TASK GOAL → In the entries below, the lines from the one with "orange brick B6:C7" through the one with "none -> brown brick G4 level 1" are to be copied exactly; both ends count.

TASK DATA →
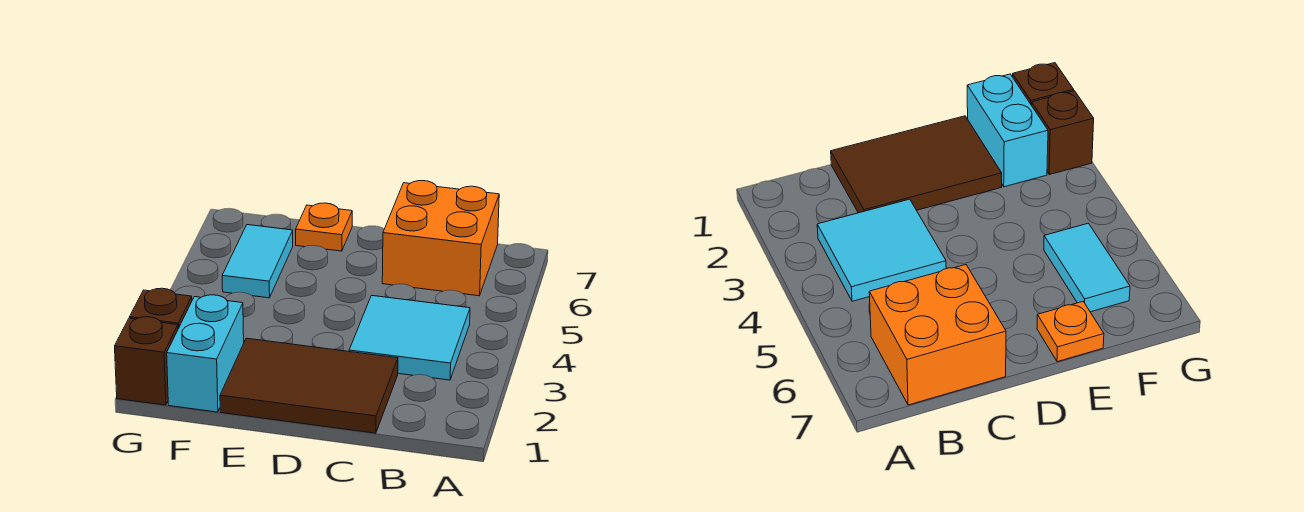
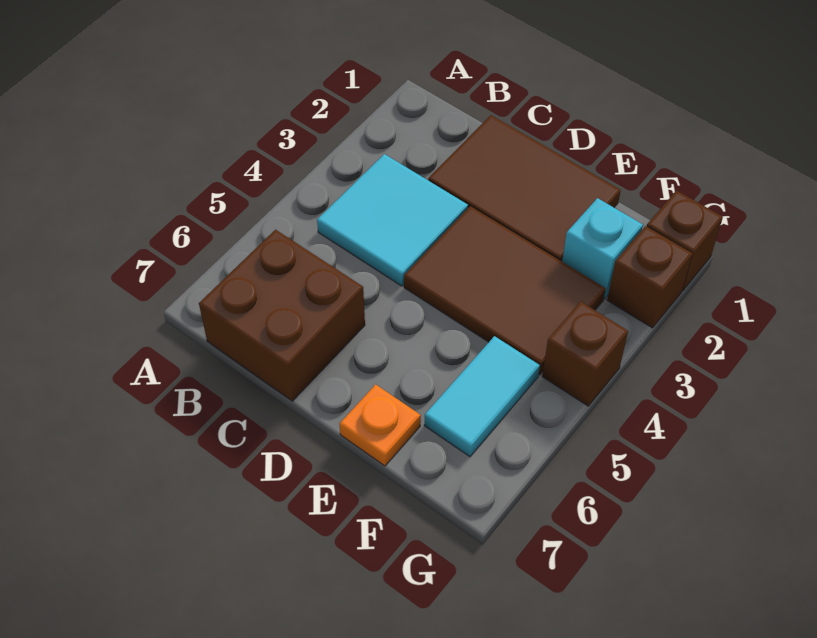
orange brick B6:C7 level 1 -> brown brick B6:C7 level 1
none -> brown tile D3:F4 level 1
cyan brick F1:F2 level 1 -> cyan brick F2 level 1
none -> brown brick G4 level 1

--

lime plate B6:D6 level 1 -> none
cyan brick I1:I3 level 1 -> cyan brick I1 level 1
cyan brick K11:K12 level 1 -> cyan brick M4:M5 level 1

RESPONSE AREA →
orange brick B6:C7 level 1 -> brown brick B6:C7 level 1
none -> brown tile D3:F4 level 1
cyan brick F1:F2 level 1 -> cyan brick F2 level 1
none -> brown brick G4 level 1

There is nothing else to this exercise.